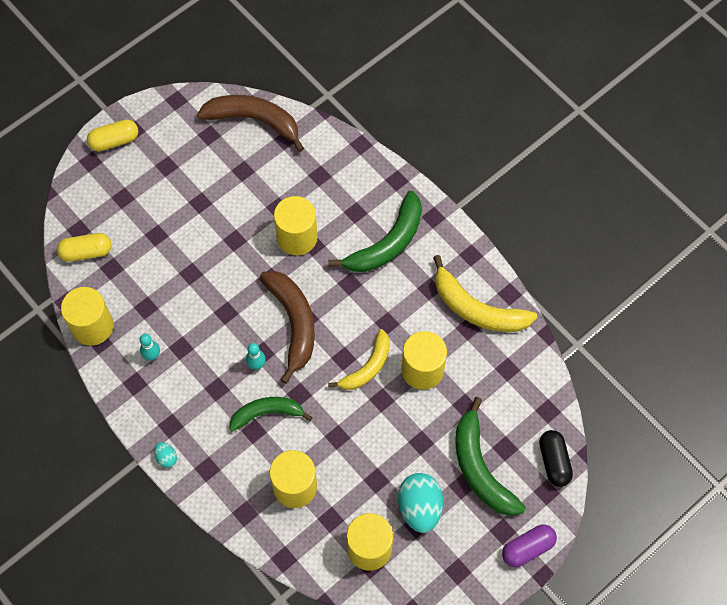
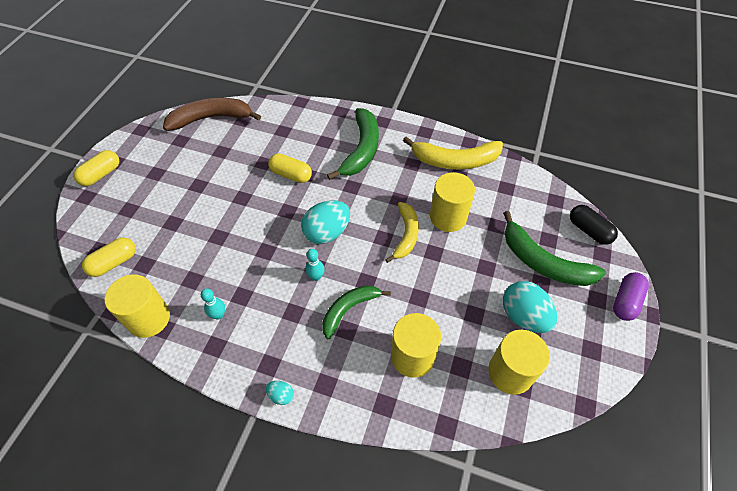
camera: 30 degrees left, 10 degrees down
(293, 323) = (327, 232): brown banana -> turquoise egg
(297, 237) = (291, 175): yellow cylinder -> yellow capsule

[HOW TO COMPLETE THIS TASK]:
Only the lines from the one containing "(293, 323) = (327, 232): brown" through the end of the material belong in the answer, each restated word for word.

[EXERCISE ANSWER]:
(293, 323) = (327, 232): brown banana -> turquoise egg
(297, 237) = (291, 175): yellow cylinder -> yellow capsule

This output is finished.